- _DIRECTIVE_: From the listing below, pick out and copy each line that contains the string "mordent".

····················

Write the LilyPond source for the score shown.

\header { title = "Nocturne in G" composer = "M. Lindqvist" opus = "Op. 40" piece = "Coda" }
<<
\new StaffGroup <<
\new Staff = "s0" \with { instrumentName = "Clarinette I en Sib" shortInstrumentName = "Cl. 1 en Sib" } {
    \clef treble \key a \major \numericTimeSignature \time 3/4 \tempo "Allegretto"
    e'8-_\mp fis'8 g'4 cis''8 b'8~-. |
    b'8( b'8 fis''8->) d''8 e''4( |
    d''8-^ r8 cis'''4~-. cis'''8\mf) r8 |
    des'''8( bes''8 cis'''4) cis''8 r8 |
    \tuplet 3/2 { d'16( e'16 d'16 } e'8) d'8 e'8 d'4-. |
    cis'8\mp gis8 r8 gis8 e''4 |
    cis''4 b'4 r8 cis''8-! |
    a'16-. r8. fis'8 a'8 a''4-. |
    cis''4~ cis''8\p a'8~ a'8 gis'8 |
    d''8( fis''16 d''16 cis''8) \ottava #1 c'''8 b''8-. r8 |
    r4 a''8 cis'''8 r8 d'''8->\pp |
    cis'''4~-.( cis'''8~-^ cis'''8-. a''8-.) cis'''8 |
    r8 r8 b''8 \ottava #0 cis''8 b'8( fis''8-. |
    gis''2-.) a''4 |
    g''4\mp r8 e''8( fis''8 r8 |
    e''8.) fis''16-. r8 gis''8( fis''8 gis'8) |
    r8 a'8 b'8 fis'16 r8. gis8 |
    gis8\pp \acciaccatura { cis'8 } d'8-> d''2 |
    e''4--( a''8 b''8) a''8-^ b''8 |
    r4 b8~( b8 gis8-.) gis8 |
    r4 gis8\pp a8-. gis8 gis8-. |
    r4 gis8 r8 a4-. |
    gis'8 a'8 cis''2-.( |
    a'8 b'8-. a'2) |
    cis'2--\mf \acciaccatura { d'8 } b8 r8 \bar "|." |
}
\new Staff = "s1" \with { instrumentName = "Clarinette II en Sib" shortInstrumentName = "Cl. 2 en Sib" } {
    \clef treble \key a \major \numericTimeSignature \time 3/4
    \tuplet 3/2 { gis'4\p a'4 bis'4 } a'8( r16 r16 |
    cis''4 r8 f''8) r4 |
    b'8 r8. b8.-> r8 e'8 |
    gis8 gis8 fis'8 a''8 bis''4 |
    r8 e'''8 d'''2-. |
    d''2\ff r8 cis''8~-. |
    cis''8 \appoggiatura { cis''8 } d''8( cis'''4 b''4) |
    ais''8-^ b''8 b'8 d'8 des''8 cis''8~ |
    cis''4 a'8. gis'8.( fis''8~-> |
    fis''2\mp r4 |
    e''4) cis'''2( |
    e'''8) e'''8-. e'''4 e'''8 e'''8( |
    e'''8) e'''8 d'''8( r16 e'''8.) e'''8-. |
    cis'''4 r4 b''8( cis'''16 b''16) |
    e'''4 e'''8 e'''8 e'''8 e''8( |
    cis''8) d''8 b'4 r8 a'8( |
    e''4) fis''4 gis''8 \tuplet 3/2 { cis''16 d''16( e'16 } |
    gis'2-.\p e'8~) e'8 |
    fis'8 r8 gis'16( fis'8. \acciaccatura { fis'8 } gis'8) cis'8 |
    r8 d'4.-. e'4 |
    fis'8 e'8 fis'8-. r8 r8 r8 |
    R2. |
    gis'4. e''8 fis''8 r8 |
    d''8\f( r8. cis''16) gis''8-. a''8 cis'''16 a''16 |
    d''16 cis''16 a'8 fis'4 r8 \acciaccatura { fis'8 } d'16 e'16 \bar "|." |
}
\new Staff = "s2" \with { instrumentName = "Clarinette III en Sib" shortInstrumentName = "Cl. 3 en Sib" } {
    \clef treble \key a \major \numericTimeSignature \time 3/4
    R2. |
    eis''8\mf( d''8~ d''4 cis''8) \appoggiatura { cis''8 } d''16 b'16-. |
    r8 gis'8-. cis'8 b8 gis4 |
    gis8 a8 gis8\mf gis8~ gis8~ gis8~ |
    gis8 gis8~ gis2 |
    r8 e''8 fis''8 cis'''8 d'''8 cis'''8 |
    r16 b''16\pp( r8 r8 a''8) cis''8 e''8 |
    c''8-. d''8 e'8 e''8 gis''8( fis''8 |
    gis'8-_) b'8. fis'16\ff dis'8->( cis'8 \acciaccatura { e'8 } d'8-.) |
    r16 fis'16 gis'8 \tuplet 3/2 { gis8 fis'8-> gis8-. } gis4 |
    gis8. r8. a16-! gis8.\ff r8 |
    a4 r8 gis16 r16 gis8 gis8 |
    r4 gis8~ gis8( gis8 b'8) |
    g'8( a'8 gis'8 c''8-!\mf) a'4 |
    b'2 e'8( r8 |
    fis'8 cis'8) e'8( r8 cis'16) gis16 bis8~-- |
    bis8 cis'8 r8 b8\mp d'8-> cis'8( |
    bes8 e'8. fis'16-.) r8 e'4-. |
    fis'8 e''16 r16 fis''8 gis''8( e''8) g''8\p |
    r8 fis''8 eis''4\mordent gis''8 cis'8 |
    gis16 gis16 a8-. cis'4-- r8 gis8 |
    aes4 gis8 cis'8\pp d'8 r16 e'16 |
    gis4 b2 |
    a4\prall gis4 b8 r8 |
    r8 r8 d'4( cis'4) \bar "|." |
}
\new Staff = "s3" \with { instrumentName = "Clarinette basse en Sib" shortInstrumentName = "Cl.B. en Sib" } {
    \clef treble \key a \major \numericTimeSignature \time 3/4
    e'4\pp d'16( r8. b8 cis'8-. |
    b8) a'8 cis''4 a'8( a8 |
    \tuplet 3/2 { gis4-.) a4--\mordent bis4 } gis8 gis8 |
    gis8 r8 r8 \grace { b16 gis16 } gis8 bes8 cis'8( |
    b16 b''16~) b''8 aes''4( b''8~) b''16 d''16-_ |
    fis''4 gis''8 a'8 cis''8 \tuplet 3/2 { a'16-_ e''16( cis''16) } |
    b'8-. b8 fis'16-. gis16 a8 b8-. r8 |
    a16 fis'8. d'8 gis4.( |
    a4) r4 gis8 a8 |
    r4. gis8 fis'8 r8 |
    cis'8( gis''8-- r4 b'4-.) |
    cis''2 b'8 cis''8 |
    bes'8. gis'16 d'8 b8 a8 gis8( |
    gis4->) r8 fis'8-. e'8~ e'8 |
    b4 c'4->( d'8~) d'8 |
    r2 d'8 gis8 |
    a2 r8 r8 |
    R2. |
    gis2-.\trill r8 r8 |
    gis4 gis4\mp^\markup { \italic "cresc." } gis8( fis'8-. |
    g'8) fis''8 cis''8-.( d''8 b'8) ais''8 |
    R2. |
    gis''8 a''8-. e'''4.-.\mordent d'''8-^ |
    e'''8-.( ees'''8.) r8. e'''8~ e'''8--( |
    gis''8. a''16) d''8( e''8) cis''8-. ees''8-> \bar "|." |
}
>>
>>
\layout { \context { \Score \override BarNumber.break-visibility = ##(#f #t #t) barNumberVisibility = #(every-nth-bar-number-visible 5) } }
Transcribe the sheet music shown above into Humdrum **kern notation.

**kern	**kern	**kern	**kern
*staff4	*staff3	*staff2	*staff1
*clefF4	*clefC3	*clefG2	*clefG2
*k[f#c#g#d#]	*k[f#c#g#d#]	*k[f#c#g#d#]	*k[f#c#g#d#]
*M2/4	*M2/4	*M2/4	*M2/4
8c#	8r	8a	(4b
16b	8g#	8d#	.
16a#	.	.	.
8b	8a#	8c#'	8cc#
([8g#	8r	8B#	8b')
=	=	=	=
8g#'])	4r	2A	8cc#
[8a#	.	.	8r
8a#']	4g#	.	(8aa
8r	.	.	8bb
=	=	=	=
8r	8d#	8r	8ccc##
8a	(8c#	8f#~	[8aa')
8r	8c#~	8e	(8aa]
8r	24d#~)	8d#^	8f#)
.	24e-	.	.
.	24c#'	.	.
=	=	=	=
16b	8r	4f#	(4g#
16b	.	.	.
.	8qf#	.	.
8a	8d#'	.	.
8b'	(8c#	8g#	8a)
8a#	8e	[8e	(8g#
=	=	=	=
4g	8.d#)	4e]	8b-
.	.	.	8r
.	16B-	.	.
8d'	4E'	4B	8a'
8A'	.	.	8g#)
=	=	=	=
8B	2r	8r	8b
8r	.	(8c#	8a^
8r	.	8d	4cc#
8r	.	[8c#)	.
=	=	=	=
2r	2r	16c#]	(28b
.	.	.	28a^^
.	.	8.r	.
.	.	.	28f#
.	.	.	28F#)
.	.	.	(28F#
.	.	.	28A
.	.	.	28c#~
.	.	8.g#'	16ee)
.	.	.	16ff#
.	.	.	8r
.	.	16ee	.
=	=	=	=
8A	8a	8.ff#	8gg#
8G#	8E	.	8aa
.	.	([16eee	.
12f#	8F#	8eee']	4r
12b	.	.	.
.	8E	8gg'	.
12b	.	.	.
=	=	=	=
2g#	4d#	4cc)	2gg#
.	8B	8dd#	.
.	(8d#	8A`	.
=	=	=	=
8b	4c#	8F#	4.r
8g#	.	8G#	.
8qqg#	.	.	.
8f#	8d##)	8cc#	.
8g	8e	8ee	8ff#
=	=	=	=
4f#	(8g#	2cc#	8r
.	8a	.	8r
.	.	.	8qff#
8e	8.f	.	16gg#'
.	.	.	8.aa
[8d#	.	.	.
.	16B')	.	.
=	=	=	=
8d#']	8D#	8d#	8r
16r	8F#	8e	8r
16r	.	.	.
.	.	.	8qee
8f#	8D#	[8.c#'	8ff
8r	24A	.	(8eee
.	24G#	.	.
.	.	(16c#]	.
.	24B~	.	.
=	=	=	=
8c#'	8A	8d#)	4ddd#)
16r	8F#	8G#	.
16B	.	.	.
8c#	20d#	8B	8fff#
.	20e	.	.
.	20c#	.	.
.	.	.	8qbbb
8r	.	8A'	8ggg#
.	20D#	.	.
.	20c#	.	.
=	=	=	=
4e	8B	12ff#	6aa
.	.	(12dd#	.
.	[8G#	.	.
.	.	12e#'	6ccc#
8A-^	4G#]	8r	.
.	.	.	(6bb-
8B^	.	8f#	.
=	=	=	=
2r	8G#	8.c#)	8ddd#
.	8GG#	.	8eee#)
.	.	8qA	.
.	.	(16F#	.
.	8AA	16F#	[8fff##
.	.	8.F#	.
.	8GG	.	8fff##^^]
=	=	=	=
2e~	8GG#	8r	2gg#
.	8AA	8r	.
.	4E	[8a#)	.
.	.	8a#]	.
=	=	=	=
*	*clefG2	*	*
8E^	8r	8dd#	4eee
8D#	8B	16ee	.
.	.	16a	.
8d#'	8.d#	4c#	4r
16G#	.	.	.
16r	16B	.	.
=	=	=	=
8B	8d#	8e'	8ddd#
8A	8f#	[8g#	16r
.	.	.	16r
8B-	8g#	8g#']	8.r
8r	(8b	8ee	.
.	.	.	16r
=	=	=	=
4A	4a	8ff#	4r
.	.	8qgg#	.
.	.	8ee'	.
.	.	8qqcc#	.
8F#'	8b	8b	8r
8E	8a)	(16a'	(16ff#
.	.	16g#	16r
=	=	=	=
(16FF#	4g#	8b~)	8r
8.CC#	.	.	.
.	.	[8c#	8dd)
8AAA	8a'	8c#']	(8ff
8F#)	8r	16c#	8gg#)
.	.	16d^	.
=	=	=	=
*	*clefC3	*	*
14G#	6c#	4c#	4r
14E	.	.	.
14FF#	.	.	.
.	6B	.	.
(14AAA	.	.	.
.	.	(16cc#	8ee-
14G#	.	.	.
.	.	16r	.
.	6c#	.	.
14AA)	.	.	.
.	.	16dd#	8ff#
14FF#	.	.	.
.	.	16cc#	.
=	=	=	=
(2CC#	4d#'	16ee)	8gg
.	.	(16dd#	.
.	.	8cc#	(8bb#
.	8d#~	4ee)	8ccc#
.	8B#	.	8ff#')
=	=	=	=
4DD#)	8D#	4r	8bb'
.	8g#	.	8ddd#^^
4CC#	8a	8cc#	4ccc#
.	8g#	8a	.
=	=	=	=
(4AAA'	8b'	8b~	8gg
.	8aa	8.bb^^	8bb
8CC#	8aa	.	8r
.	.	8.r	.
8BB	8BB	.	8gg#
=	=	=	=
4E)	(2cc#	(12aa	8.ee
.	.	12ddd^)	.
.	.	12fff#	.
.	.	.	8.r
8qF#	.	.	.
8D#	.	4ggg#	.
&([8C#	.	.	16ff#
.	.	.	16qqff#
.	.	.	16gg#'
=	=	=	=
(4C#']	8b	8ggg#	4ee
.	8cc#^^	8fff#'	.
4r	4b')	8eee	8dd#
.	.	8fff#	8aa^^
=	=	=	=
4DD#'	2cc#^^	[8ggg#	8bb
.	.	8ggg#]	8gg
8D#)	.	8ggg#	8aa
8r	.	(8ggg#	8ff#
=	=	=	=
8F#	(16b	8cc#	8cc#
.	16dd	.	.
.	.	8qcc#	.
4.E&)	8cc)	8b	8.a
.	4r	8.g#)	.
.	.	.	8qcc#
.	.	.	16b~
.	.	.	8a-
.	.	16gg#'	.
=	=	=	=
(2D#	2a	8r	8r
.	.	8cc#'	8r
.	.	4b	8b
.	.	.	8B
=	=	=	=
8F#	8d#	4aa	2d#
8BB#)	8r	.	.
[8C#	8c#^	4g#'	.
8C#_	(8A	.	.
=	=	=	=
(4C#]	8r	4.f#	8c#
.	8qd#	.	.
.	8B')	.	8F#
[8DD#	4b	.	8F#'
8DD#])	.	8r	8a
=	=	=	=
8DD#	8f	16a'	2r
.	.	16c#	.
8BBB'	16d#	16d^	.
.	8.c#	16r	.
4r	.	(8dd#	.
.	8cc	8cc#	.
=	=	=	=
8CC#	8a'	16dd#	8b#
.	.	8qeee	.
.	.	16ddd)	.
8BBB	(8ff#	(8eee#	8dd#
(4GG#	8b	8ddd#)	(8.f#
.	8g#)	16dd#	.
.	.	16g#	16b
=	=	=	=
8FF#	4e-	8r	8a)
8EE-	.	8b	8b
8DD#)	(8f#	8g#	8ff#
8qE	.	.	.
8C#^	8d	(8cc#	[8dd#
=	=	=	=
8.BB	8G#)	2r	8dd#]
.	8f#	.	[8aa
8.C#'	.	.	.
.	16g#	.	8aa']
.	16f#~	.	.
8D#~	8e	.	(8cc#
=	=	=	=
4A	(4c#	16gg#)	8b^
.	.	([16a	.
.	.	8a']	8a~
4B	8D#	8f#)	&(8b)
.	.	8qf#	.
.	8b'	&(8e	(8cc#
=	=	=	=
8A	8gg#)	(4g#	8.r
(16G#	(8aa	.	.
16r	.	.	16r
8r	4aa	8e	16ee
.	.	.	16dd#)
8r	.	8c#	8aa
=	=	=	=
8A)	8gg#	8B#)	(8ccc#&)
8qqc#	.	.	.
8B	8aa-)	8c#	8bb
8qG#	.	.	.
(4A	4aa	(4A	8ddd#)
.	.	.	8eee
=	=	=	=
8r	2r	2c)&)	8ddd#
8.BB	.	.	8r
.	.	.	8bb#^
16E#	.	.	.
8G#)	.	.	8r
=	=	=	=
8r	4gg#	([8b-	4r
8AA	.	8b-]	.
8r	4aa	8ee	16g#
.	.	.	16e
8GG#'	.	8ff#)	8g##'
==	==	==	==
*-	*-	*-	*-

····················

- _REPLY_:
    r8 fis''8 eis''4\mordent gis''8 cis'8 |
    \tuplet 3/2 { gis4-.) a4--\mordent bis4 } gis8 gis8 |
    gis''8 a''8-. e'''4.-.\mordent d'''8-^ |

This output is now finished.